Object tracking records
----

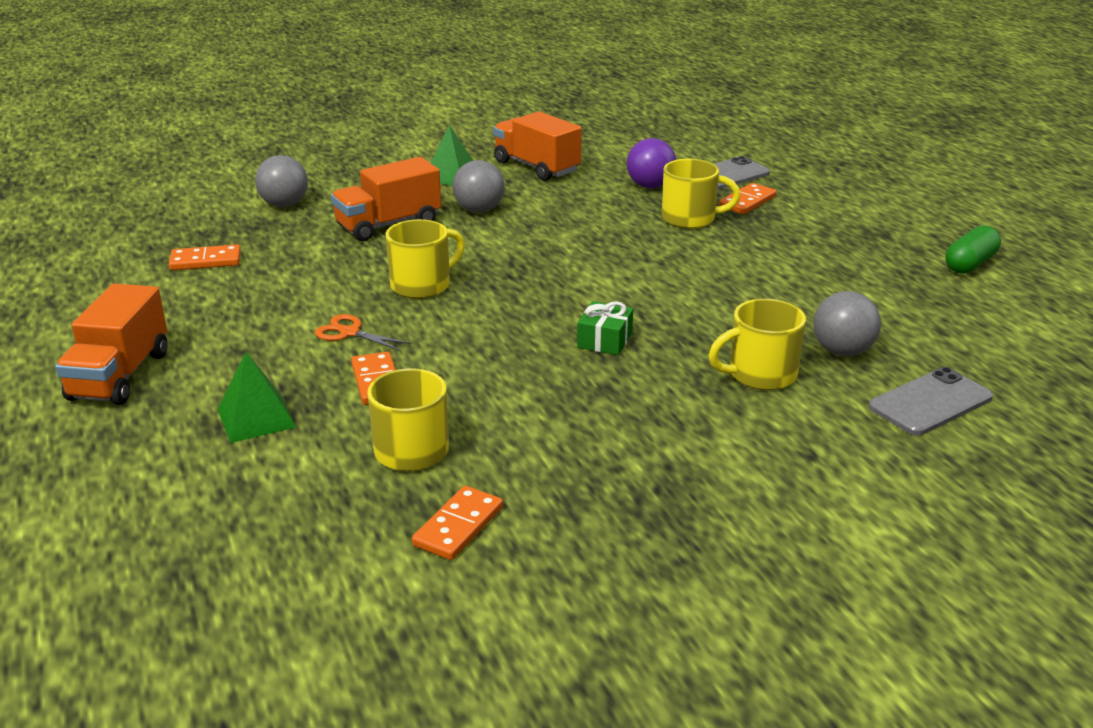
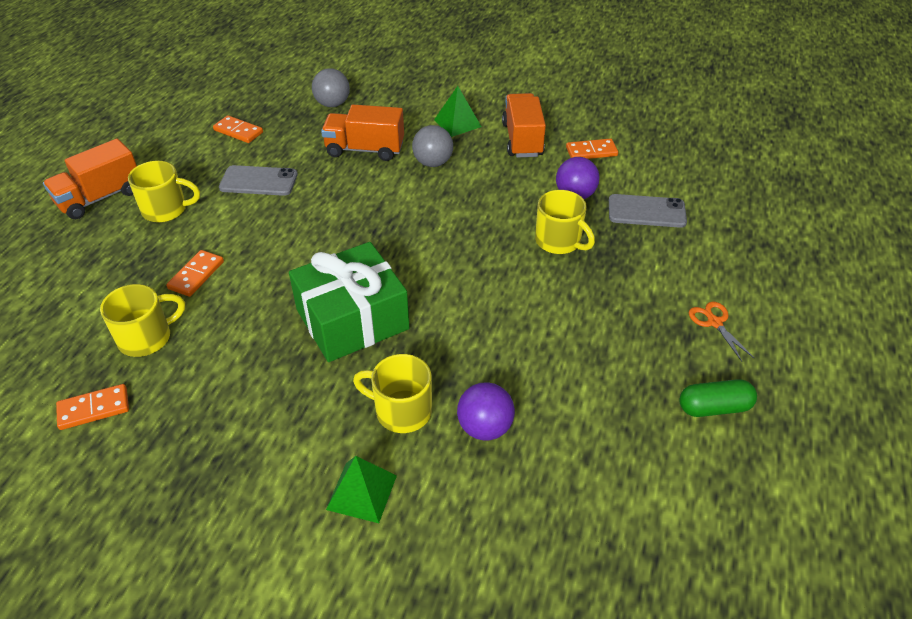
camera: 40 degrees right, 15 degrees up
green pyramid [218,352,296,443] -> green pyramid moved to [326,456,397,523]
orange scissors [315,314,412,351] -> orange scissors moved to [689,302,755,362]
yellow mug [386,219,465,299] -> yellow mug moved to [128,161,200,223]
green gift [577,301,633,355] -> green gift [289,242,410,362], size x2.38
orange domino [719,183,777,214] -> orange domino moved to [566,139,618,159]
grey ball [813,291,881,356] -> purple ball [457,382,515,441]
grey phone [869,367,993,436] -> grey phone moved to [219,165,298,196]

----

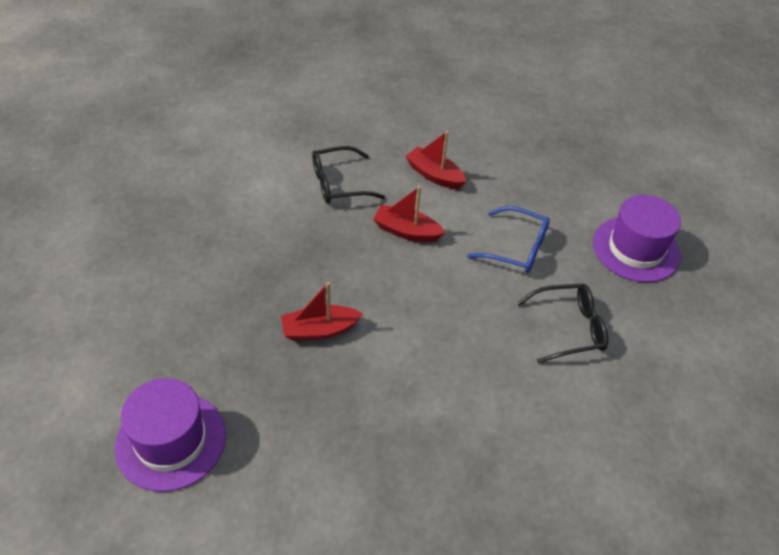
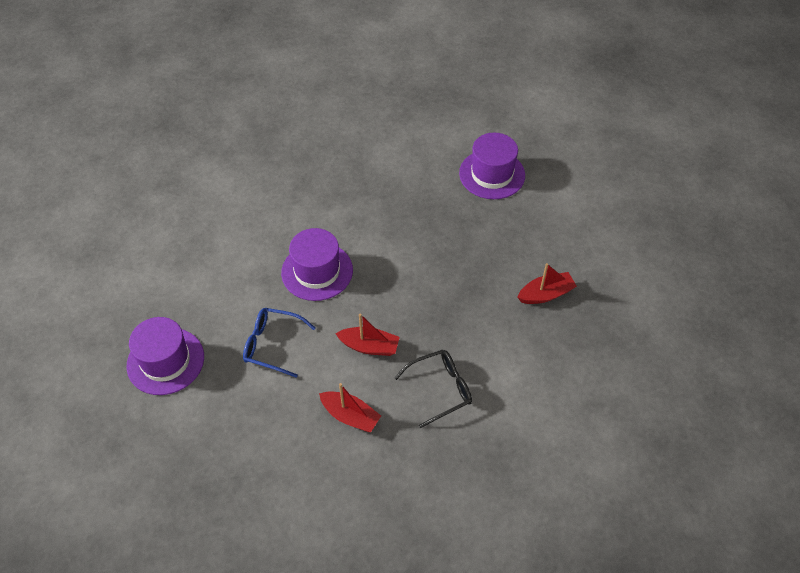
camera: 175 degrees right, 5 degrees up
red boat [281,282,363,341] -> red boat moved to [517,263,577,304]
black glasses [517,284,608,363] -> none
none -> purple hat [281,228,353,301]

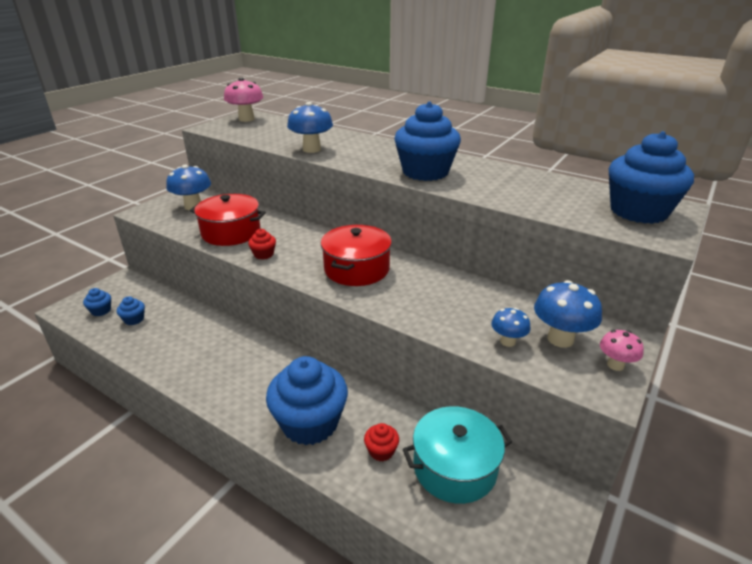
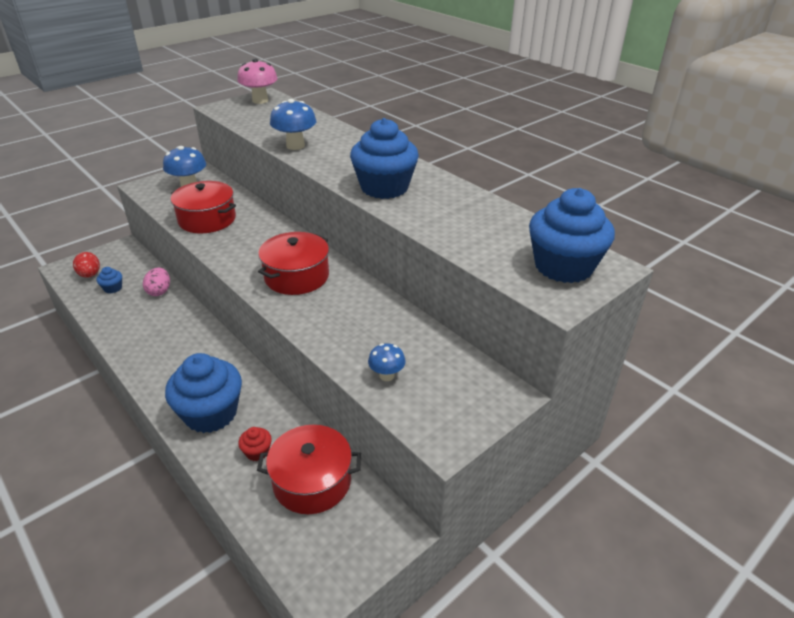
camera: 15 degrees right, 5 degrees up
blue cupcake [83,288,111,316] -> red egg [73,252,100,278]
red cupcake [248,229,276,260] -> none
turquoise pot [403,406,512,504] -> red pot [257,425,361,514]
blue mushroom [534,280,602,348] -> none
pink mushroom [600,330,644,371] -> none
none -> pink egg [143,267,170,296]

----

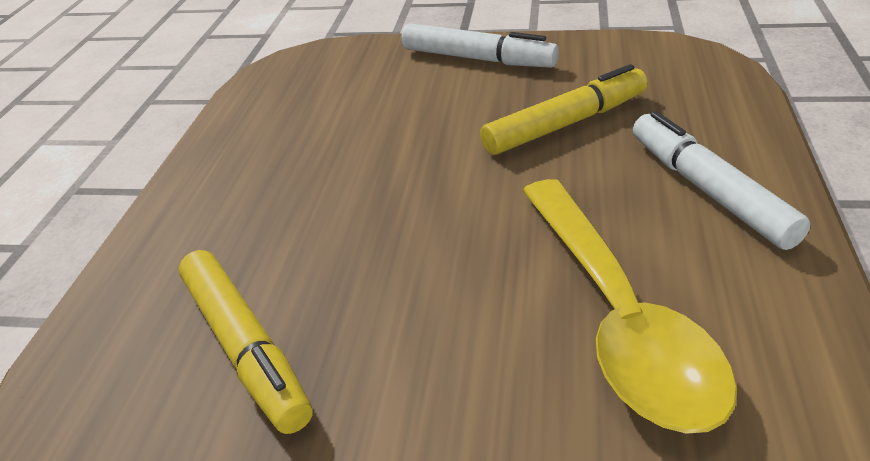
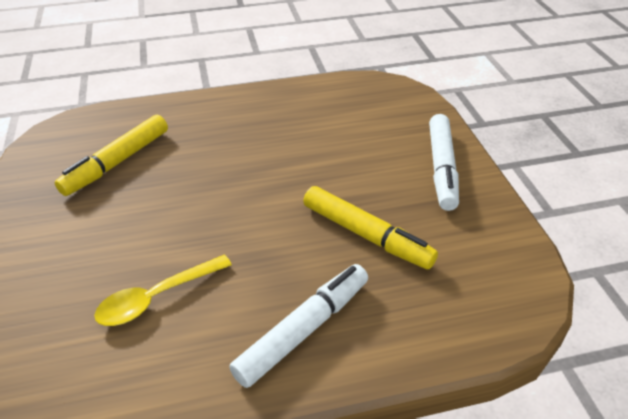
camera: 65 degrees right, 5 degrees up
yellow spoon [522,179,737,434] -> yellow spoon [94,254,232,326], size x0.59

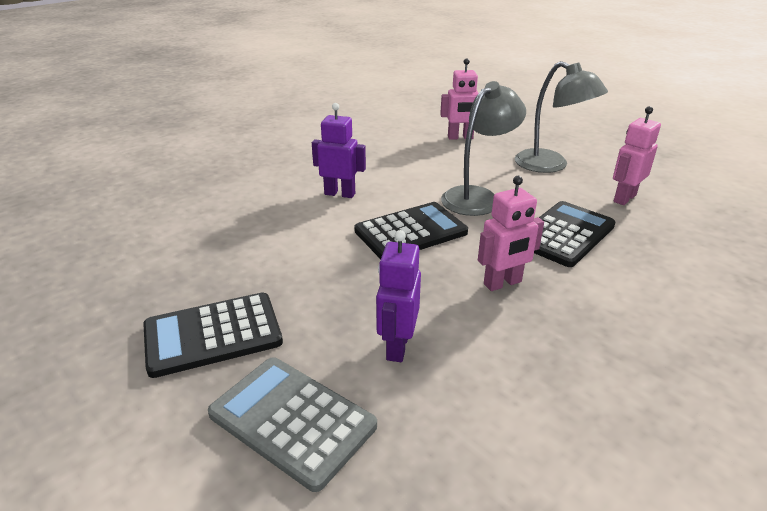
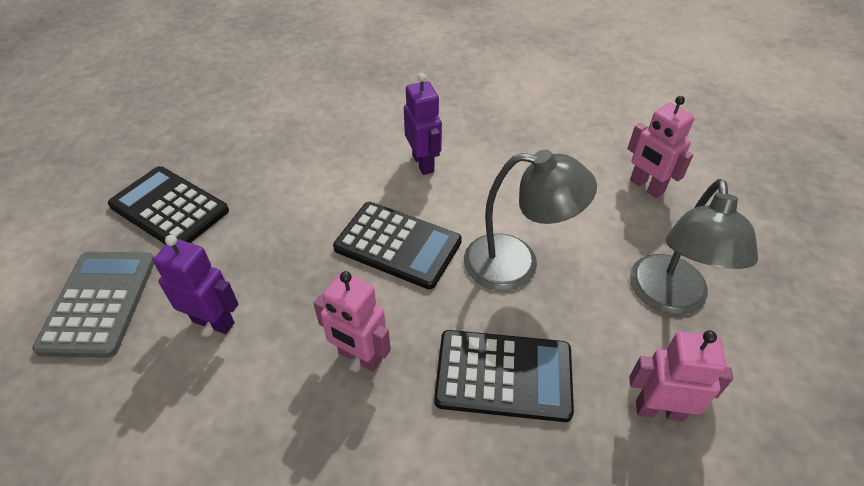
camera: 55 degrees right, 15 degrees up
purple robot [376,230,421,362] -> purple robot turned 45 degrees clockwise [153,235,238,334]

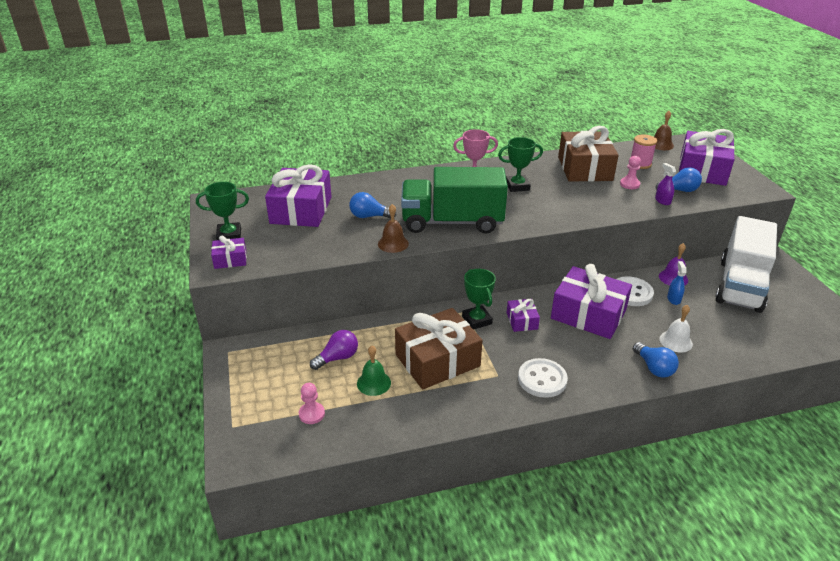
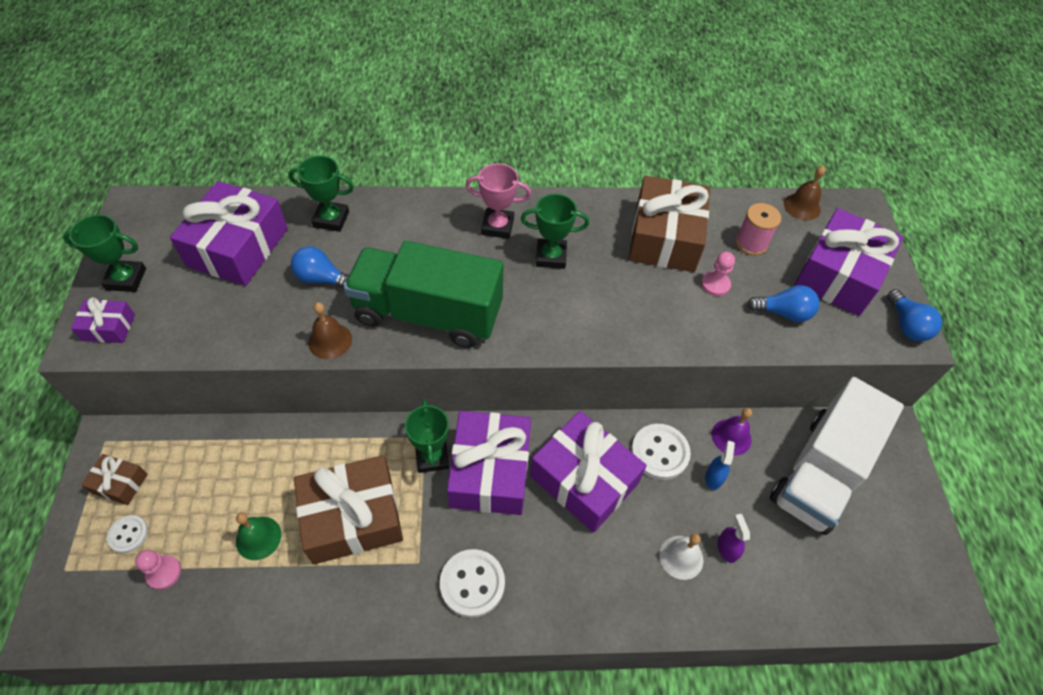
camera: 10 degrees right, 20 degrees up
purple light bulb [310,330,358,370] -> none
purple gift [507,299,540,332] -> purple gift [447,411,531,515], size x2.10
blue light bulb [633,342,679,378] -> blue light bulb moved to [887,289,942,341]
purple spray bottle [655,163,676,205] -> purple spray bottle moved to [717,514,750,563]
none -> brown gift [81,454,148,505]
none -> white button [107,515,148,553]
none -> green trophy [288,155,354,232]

----

* [EXERCISE]: Reproduce, word for word and in full, only the lines above that start at the line with "purple spray bottle [655,163,676,205]" and run through the line with "none -> green trophy [288,155,354,232]", both ends included.

* [YOUR RESPONSE]:
purple spray bottle [655,163,676,205] -> purple spray bottle moved to [717,514,750,563]
none -> brown gift [81,454,148,505]
none -> white button [107,515,148,553]
none -> green trophy [288,155,354,232]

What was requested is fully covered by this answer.